*** SOURCE INFORMATION
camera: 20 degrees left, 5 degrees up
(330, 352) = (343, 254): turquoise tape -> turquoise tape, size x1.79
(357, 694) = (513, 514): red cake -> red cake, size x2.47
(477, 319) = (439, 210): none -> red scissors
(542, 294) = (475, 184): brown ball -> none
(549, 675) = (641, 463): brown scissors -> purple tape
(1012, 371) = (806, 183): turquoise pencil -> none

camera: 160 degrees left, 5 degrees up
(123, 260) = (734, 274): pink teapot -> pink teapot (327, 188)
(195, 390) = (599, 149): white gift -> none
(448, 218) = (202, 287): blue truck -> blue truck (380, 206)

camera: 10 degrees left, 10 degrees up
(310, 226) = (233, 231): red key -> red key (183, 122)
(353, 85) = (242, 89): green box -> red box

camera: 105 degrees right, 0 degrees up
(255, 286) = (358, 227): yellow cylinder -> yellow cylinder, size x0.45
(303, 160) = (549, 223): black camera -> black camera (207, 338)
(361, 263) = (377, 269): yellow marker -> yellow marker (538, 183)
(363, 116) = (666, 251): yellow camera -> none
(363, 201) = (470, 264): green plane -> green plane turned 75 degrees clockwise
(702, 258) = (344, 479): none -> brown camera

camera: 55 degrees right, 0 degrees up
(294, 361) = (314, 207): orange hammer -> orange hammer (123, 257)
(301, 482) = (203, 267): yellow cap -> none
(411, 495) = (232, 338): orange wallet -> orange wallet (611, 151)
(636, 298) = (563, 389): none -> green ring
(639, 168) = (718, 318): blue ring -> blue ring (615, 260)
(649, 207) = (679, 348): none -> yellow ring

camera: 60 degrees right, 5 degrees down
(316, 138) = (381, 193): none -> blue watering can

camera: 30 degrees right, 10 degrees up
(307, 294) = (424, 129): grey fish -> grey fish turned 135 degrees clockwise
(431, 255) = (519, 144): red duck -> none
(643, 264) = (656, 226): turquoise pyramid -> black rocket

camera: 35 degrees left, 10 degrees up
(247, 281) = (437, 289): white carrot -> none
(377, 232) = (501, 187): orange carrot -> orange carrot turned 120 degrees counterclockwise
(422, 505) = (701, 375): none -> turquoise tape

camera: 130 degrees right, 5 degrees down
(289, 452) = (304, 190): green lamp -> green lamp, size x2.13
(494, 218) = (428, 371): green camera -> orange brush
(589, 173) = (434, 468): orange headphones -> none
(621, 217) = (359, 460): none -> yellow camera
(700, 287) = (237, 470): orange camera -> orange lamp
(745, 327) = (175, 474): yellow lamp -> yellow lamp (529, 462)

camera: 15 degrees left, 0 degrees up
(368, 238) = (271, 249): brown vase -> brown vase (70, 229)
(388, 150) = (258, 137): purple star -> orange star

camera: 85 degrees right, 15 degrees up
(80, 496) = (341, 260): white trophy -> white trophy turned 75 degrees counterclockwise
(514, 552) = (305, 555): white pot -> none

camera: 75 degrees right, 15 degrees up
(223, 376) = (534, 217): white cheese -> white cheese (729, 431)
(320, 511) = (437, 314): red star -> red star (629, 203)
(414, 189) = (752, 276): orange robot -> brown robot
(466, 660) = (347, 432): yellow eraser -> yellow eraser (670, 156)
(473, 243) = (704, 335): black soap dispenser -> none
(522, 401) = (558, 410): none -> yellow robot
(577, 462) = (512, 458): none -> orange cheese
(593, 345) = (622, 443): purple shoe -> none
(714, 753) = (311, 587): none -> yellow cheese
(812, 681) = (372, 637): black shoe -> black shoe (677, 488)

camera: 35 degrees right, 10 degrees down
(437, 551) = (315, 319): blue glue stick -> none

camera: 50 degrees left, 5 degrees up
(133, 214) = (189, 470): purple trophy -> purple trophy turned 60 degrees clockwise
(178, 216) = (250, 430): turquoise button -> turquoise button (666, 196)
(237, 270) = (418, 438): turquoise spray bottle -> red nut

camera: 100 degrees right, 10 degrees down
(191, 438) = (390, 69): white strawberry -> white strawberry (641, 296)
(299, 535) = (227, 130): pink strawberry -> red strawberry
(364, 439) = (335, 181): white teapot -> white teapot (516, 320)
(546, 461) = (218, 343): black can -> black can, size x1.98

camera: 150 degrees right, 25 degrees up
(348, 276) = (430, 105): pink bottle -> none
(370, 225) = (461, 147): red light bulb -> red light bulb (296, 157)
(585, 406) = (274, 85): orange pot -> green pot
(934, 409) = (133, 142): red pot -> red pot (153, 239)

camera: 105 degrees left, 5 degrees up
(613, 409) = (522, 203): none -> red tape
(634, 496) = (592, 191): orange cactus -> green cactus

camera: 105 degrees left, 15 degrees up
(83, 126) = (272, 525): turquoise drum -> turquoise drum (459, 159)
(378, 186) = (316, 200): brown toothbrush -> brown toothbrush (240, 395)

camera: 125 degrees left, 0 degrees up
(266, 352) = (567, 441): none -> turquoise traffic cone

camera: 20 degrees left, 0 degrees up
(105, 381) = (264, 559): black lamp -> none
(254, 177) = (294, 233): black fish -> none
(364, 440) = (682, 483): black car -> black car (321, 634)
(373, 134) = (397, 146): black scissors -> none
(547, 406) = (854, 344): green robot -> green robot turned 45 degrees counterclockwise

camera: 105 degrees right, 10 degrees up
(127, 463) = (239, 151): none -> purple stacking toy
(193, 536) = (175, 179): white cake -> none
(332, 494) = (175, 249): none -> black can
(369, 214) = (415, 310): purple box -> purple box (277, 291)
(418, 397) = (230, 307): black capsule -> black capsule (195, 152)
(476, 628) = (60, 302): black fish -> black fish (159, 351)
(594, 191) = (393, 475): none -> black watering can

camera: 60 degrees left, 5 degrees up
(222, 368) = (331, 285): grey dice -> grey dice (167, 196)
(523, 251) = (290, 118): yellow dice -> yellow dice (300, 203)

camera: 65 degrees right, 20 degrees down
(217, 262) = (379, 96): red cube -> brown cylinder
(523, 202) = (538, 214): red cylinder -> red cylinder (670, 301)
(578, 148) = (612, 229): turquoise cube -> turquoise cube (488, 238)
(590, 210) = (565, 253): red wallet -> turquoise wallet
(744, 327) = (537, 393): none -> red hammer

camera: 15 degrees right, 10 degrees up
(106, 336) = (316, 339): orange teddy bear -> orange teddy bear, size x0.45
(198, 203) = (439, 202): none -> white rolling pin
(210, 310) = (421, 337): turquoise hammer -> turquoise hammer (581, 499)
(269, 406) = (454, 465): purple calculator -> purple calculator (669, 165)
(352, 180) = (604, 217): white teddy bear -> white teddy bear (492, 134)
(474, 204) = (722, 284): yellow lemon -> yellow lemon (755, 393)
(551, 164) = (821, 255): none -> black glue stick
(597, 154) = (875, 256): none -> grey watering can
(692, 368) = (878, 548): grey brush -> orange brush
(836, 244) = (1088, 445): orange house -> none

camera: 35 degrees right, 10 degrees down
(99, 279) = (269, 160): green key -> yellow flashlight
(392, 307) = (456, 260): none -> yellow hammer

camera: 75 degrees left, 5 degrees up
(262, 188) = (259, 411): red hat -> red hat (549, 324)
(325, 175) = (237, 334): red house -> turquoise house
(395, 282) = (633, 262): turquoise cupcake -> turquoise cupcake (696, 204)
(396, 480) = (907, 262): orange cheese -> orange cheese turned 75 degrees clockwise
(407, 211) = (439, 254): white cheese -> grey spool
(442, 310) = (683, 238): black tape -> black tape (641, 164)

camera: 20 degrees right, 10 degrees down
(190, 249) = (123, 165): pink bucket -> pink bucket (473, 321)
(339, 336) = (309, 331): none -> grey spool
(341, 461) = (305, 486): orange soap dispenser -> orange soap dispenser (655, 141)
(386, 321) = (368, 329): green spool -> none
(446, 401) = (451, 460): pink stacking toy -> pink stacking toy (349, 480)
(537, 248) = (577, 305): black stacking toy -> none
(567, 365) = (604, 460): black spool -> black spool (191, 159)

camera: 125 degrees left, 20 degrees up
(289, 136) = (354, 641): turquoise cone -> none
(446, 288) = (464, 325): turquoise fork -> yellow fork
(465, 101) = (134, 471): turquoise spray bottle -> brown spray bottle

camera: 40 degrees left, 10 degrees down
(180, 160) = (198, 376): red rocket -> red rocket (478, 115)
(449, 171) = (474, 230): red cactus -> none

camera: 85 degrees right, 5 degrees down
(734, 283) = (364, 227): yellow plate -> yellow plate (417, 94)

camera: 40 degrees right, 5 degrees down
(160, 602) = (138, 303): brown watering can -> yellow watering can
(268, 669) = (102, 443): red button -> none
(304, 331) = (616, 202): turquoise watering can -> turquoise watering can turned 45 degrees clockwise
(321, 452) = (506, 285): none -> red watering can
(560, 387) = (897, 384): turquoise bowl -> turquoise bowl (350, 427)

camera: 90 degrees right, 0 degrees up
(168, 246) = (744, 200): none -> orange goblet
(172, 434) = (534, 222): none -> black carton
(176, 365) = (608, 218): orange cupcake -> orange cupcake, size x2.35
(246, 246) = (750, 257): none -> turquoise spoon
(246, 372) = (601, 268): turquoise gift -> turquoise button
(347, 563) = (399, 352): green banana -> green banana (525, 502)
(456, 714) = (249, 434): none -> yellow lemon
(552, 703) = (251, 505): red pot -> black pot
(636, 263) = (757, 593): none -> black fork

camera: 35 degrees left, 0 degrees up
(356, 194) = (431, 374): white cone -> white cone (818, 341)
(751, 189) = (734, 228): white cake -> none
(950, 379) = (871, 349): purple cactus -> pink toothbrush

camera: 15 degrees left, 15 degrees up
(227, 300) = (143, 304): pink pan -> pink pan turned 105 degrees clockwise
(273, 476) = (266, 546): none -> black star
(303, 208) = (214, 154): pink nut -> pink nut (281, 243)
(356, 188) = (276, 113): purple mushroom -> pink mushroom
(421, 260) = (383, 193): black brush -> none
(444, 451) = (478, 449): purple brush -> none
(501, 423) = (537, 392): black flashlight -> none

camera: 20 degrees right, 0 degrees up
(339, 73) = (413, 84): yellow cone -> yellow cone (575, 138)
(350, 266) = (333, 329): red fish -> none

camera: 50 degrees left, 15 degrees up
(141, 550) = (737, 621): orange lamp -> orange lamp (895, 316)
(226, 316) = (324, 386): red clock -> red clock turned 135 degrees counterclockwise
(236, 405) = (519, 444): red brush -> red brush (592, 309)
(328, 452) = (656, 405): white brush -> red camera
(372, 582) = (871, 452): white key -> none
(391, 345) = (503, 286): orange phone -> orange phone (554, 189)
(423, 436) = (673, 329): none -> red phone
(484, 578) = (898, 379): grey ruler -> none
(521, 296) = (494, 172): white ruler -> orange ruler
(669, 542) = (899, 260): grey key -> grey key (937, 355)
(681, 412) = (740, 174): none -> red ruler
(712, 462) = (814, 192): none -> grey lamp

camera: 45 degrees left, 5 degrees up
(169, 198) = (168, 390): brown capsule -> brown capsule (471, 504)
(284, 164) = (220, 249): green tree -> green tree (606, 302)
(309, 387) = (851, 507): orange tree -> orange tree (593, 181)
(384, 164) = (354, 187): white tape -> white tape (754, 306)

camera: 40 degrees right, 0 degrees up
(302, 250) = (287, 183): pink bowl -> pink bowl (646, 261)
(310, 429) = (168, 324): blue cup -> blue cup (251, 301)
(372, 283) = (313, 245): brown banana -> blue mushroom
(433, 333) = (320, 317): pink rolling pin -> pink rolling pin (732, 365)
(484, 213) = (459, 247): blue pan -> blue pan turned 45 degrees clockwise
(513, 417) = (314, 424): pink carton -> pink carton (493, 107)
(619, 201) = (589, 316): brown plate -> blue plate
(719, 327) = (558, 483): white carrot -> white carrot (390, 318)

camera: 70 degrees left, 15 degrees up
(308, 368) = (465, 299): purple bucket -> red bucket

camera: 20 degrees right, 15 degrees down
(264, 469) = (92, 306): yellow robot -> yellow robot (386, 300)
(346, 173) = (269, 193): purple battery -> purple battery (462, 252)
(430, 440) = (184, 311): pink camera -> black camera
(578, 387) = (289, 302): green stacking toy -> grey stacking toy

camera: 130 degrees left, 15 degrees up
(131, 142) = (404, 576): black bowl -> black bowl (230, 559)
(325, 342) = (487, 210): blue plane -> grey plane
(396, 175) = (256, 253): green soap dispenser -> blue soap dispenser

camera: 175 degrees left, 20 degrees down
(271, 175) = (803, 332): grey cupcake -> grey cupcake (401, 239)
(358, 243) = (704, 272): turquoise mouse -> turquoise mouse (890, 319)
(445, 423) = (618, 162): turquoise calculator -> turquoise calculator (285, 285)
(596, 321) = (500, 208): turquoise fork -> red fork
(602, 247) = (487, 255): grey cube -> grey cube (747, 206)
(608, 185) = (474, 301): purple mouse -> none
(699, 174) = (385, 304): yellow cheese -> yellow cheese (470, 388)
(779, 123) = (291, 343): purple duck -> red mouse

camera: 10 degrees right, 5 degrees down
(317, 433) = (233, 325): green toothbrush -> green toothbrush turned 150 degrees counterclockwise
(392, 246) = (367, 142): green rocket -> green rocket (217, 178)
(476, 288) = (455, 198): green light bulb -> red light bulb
******
• **DIRECTIONS FOR THIS TASK**: Set down, exactly as written, each line of the data from its opening line through the one containing "(542, 294) = (475, 184): brown ball -> none". Output nothing more.

• **RESULT**:
camera: 20 degrees left, 5 degrees up
(330, 352) = (343, 254): turquoise tape -> turquoise tape, size x1.79
(357, 694) = (513, 514): red cake -> red cake, size x2.47
(477, 319) = (439, 210): none -> red scissors
(542, 294) = (475, 184): brown ball -> none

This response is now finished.